- TASK INSTRUCTIONS -
For the material that follows, return exactly the lines from the one with "camera: 45 degrees right, 0 degrees up" through the one with "(448, 209) = (637, 544): red", both ends included.

==== DATA TO PROCESS

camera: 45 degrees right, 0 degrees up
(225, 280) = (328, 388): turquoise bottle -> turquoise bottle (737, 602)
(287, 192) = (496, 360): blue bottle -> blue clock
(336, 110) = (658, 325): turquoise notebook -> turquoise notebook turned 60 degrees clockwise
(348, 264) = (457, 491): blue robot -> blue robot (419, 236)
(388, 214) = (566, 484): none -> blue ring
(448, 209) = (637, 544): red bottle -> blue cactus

========
==== DATA TO PROCESS

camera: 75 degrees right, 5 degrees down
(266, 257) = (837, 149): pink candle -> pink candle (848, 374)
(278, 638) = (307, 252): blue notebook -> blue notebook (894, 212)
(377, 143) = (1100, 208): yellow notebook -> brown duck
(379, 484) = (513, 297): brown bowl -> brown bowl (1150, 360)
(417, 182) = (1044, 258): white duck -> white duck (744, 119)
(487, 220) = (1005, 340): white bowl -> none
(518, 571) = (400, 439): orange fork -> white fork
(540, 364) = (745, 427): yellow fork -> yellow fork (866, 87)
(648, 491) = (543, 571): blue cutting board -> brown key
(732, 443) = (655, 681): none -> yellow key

========
==== DATA TO PROCESS

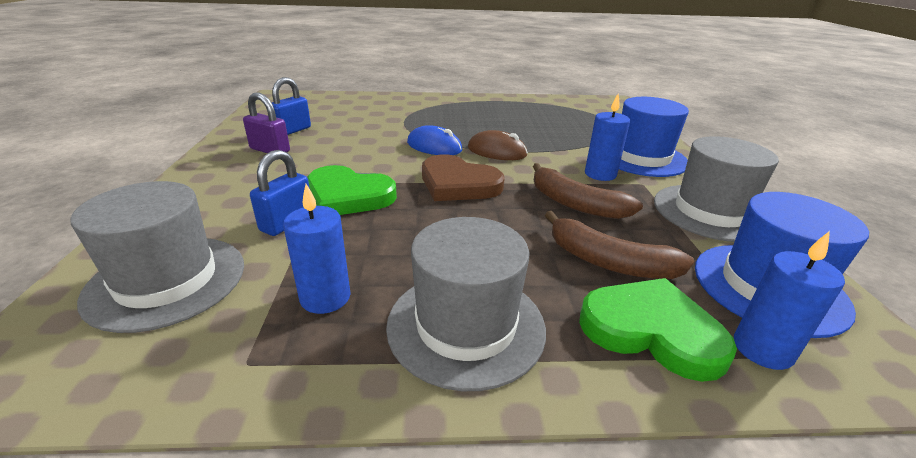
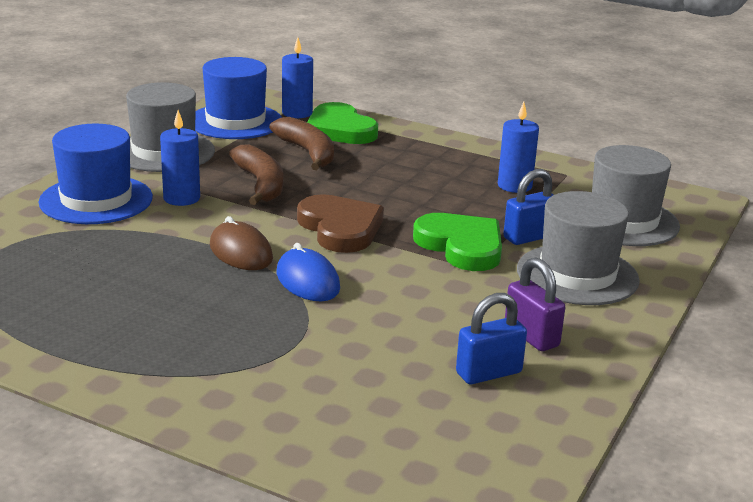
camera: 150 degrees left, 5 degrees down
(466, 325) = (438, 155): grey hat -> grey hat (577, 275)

========

- THE COMPLETED TASK -
camera: 45 degrees right, 0 degrees up
(225, 280) = (328, 388): turquoise bottle -> turquoise bottle (737, 602)
(287, 192) = (496, 360): blue bottle -> blue clock
(336, 110) = (658, 325): turquoise notebook -> turquoise notebook turned 60 degrees clockwise
(348, 264) = (457, 491): blue robot -> blue robot (419, 236)
(388, 214) = (566, 484): none -> blue ring
(448, 209) = (637, 544): red bottle -> blue cactus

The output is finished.